> Supplied records:
_ _ _ _ _
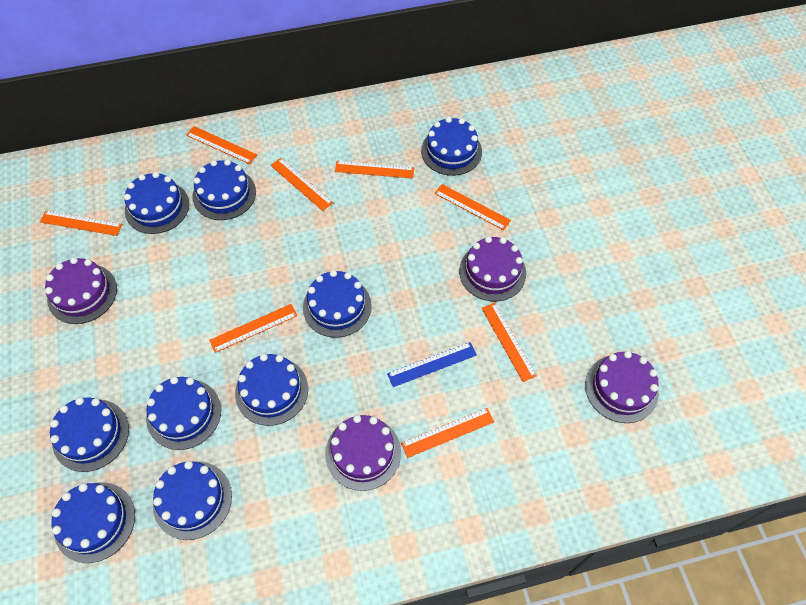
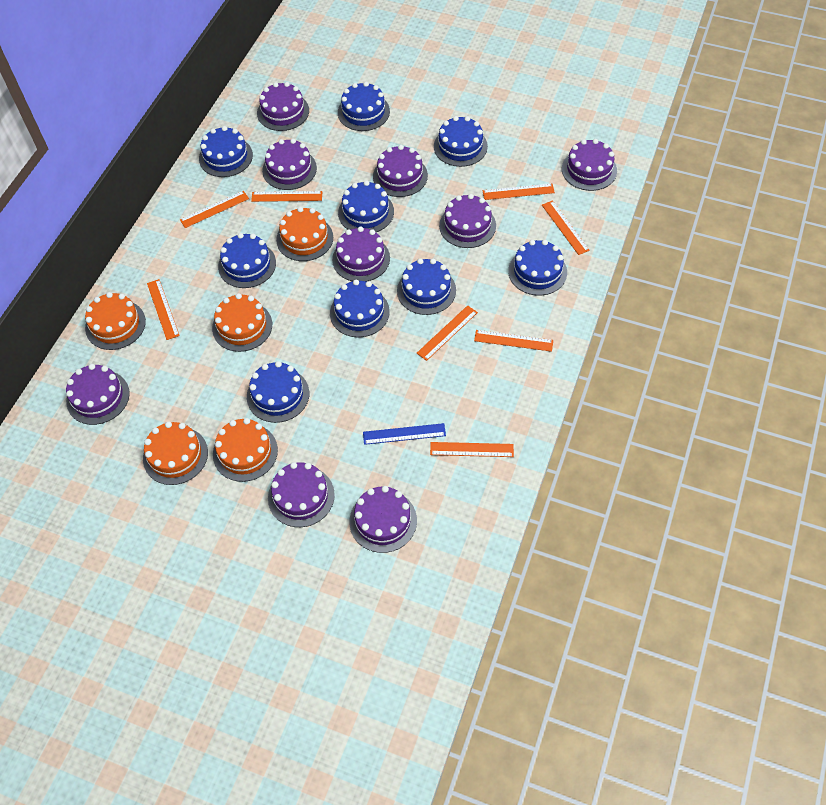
orange cake: 0 -> 5
purple cake: 4 -> 9

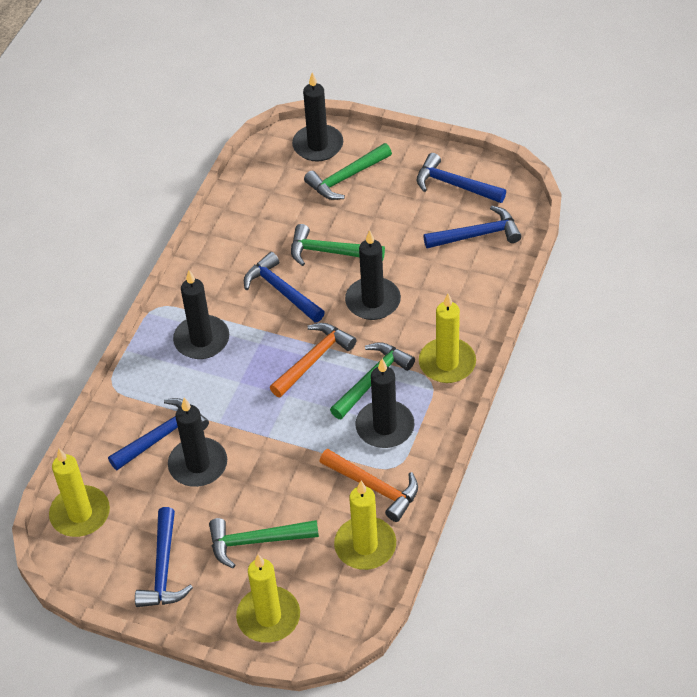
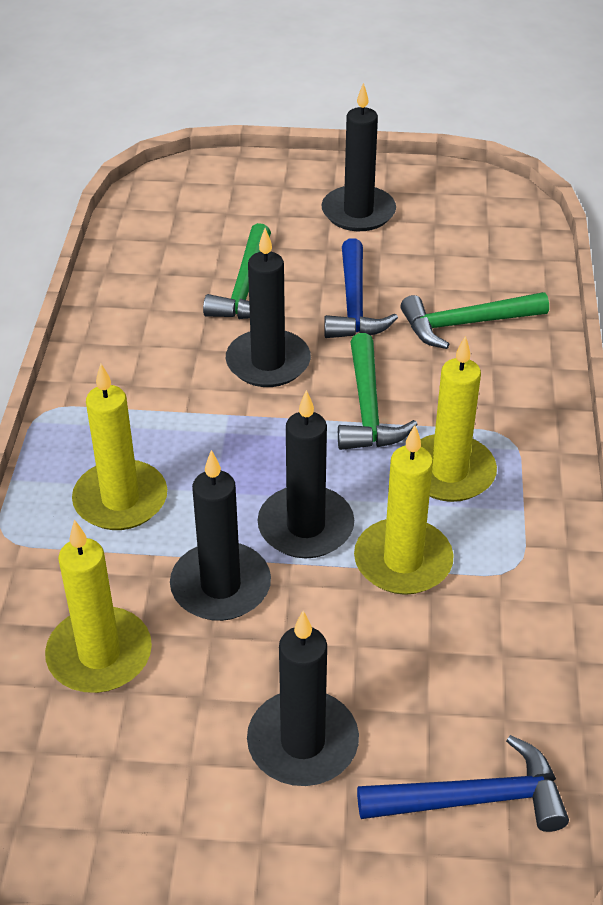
blue hammer: 5 -> 2
green hammer: 4 -> 3
orange hammer: 2 -> 0

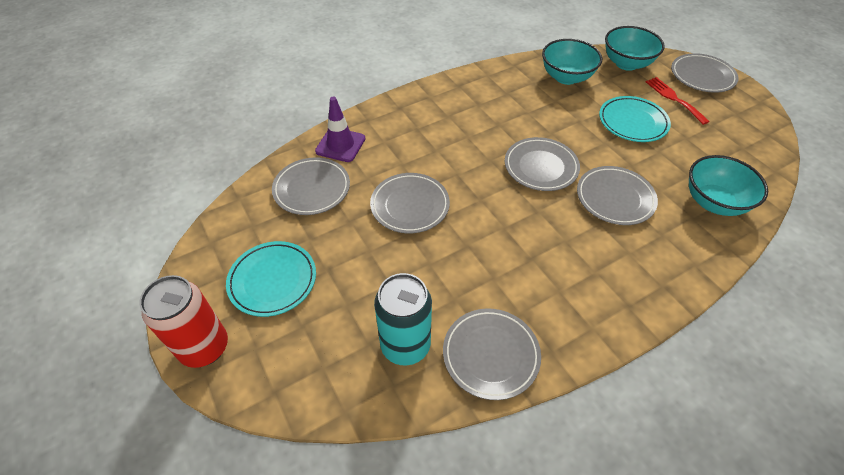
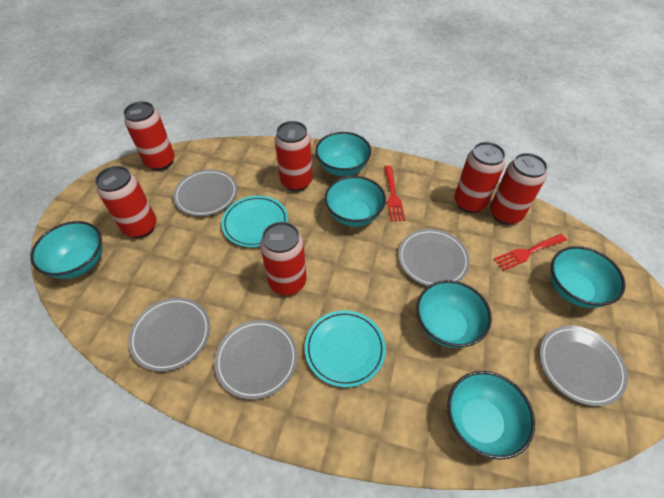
grey plate: 6 -> 5
purple traffic cone: 1 -> 0
red can: 1 -> 6
red fork: 1 -> 2
turquoise bowl: 3 -> 6
turquoise can: 1 -> 0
_ _ _ _ _
> Work task: Copy out every line in the listing where the word "hammer" appears.

> Answer section:
blue hammer: 5 -> 2
green hammer: 4 -> 3
orange hammer: 2 -> 0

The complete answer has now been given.